## Brief
Transcribe every line of the material below exactly, leaving out the pictures.

## Dataset excerpt

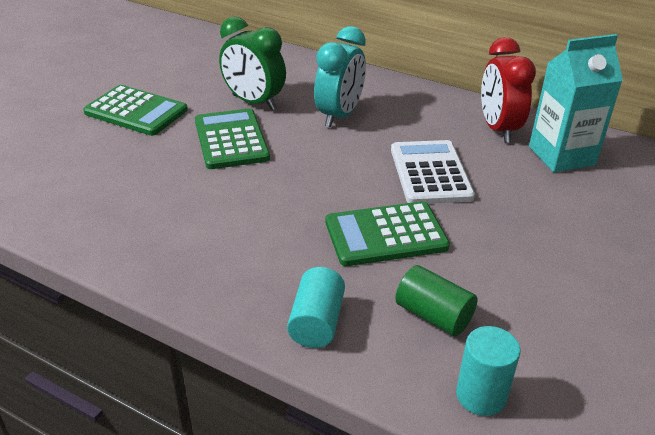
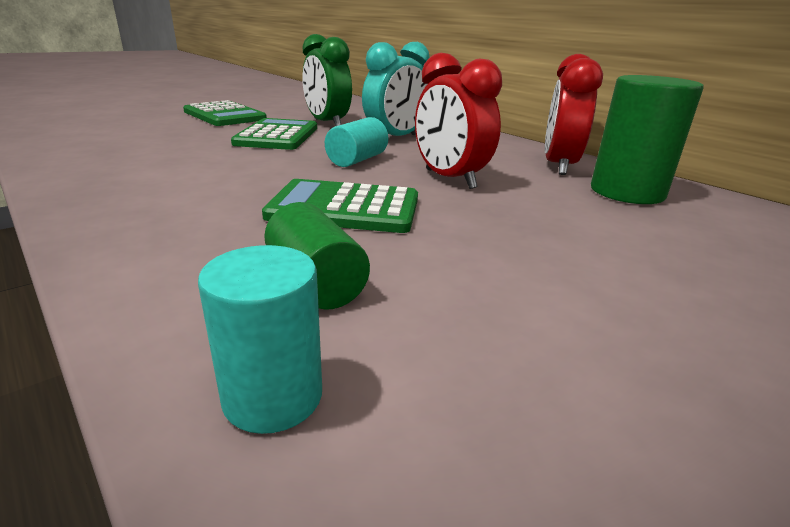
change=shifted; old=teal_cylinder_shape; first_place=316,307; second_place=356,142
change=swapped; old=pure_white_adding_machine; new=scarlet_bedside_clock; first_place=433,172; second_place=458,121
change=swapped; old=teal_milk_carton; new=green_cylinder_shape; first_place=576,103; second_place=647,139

## Reply to the exercise
change=shifted; old=teal_cylinder_shape; first_place=316,307; second_place=356,142
change=swapped; old=pure_white_adding_machine; new=scarlet_bedside_clock; first_place=433,172; second_place=458,121
change=swapped; old=teal_milk_carton; new=green_cylinder_shape; first_place=576,103; second_place=647,139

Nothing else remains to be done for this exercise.